Colored shape tracking data
◆ ◆ ◆ ◆

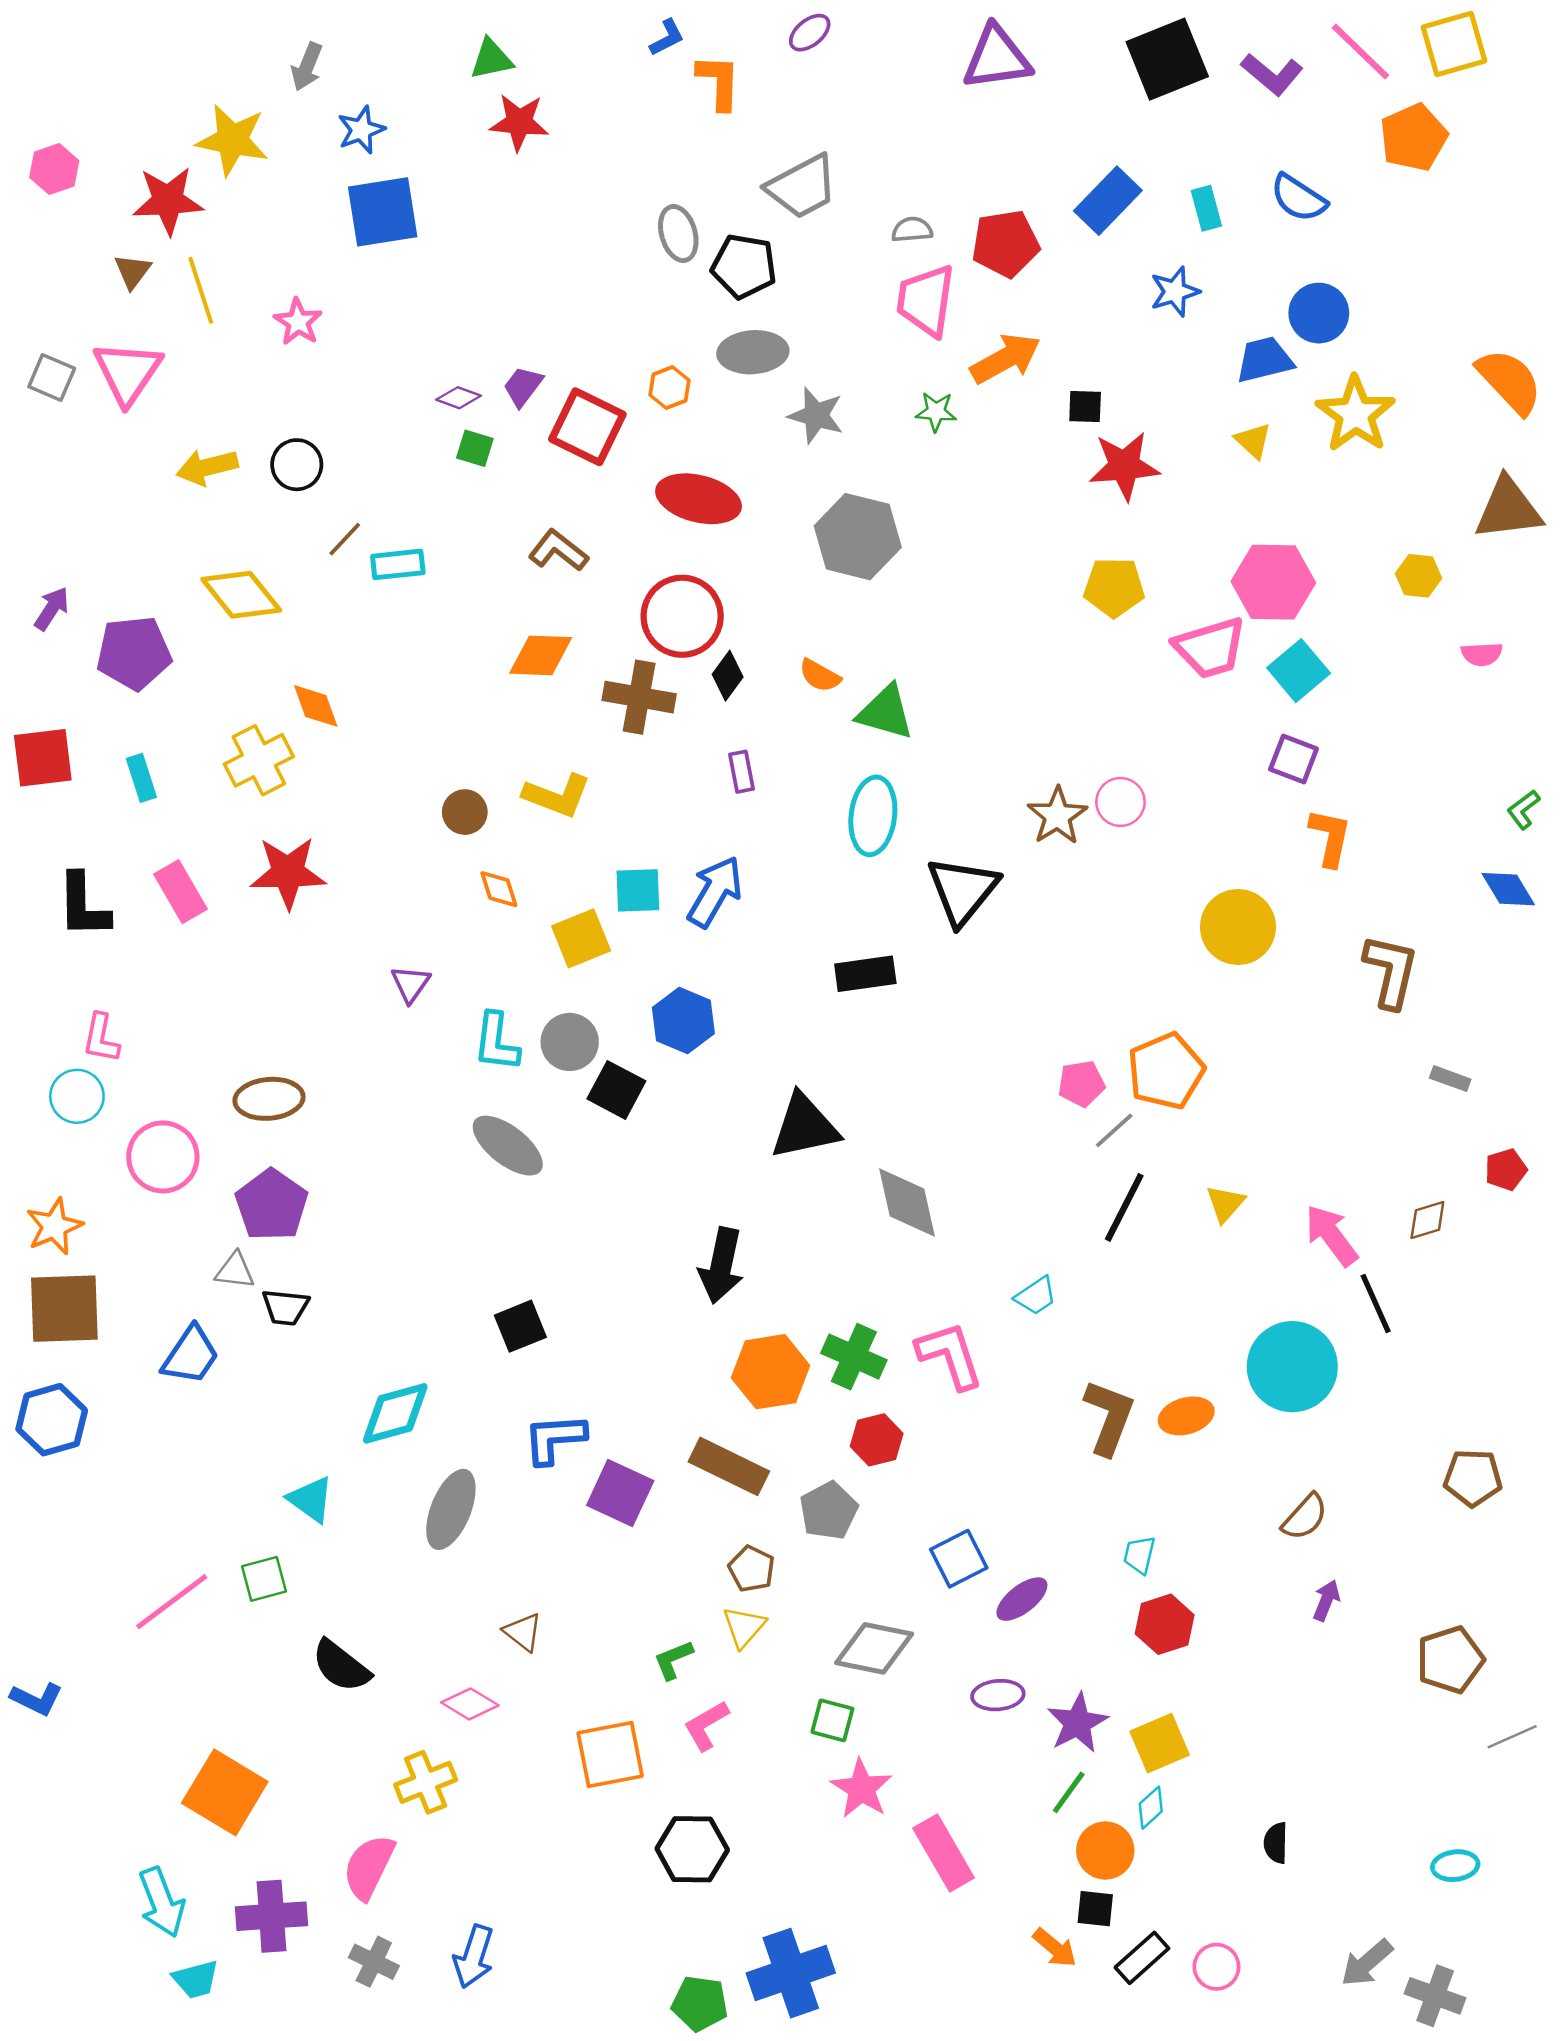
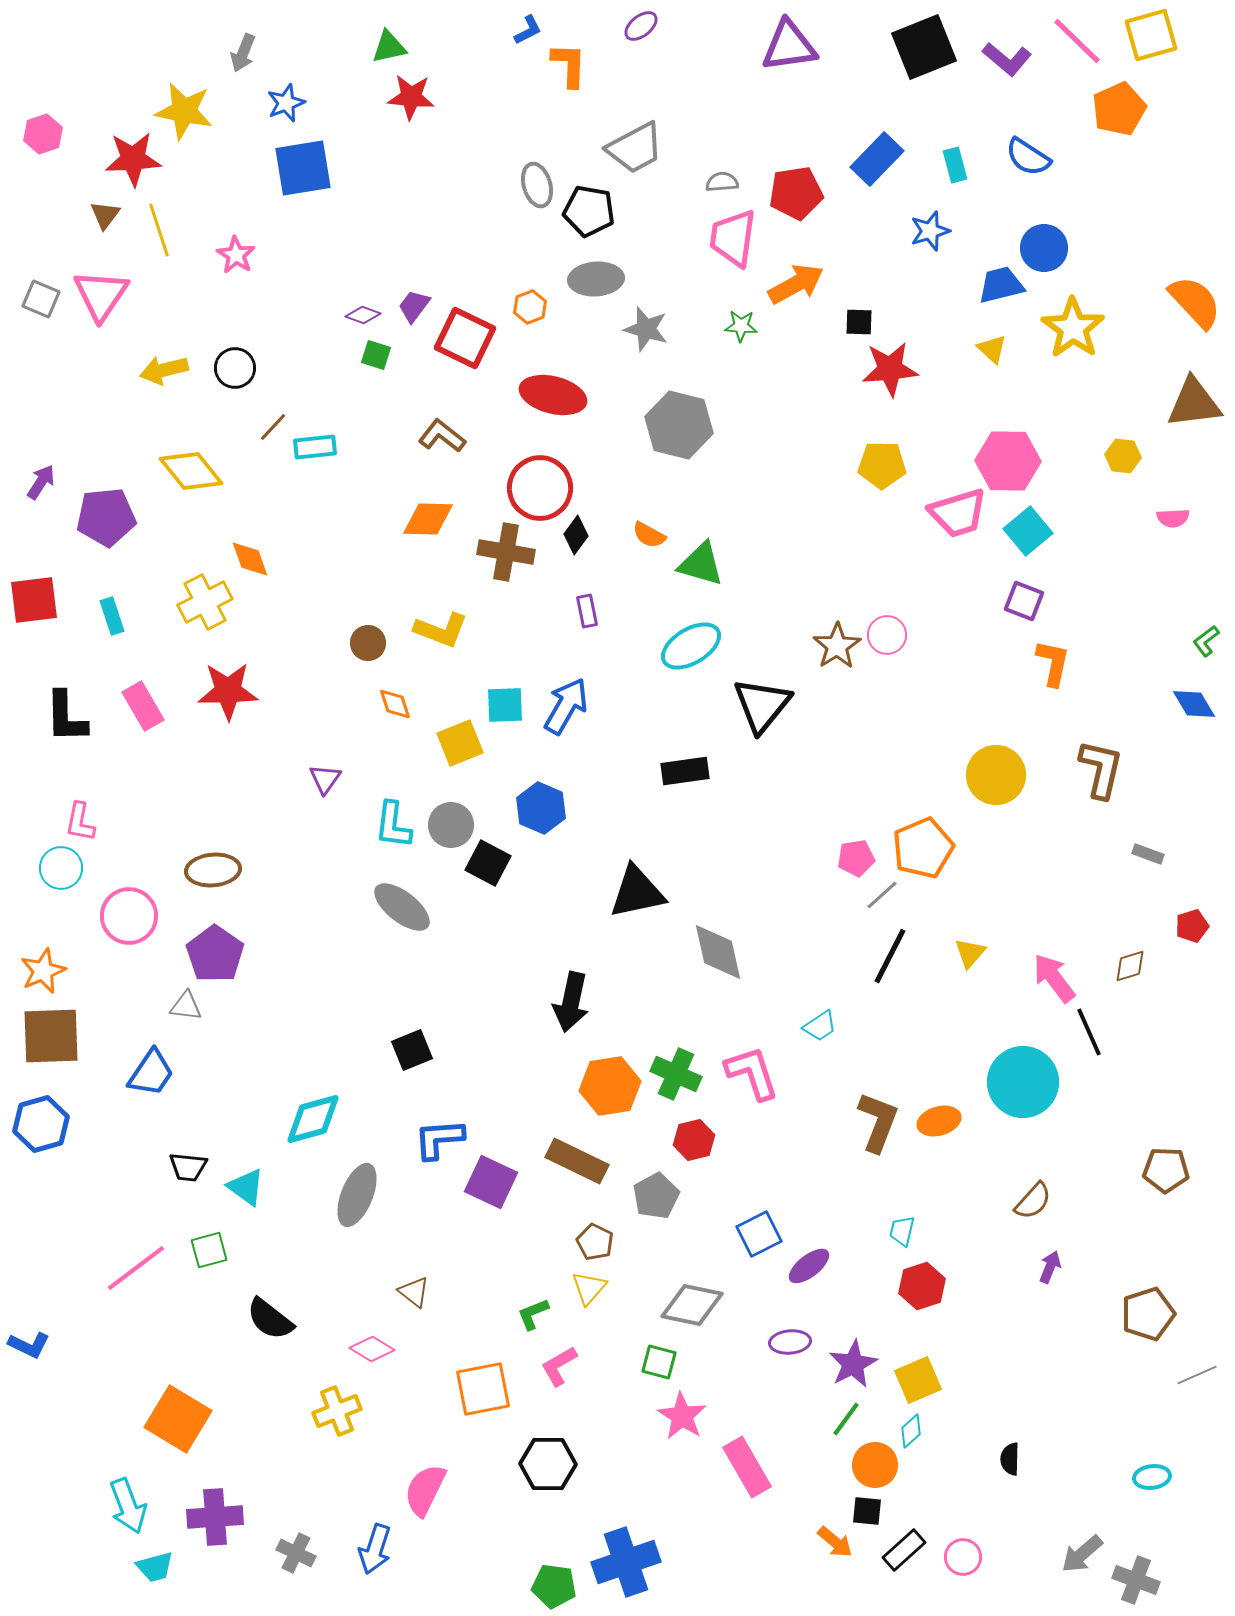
cyan ellipse: (873, 816) -> (691, 646), turned 52
yellow circle: (1238, 927) -> (996, 775), moved
black trapezoid: (285, 1307) -> (188, 1167), moved
pink semicircle: (369, 1867) -> (425, 1490), moved

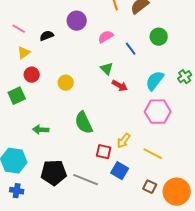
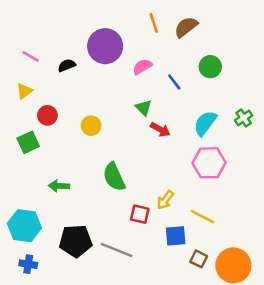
purple circle: (77, 21) -> (105, 46), size x1.4
yellow triangle: (24, 53) -> (24, 91), moved
blue square: (120, 171) -> (176, 236), moved, turned -36

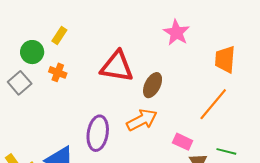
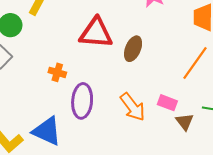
orange cross: (58, 72) -> (57, 72), moved
orange arrow: (142, 120) -> (133, 107), moved, turned 84

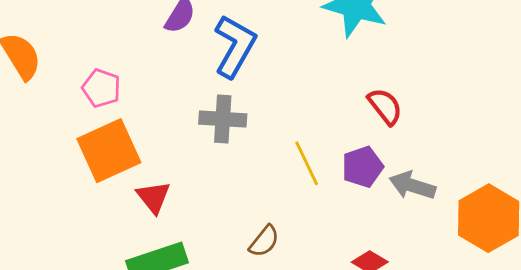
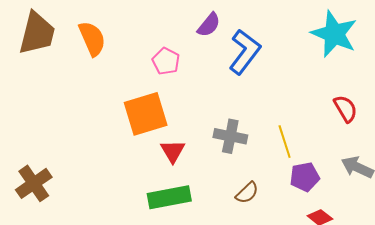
pink pentagon: (101, 88) -> (166, 61), moved
gray cross: (223, 119) -> (230, 136), moved
purple pentagon: (362, 167) -> (305, 177), moved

◆ ◆ ◆ ◆

WHAT THE EXERCISE ASKS
Exclude the pictures and transcribe all of the entries exactly.

COMPLETED TASK
cyan ellipse: (873, 816) -> (691, 646), turned 52
yellow circle: (1238, 927) -> (996, 775), moved
black trapezoid: (285, 1307) -> (188, 1167), moved
pink semicircle: (369, 1867) -> (425, 1490), moved

purple circle: (77, 21) -> (105, 46), size x1.4
yellow triangle: (24, 53) -> (24, 91), moved
blue square: (120, 171) -> (176, 236), moved, turned -36

orange cross: (58, 72) -> (57, 72), moved
orange arrow: (142, 120) -> (133, 107), moved, turned 84

pink pentagon: (101, 88) -> (166, 61), moved
gray cross: (223, 119) -> (230, 136), moved
purple pentagon: (362, 167) -> (305, 177), moved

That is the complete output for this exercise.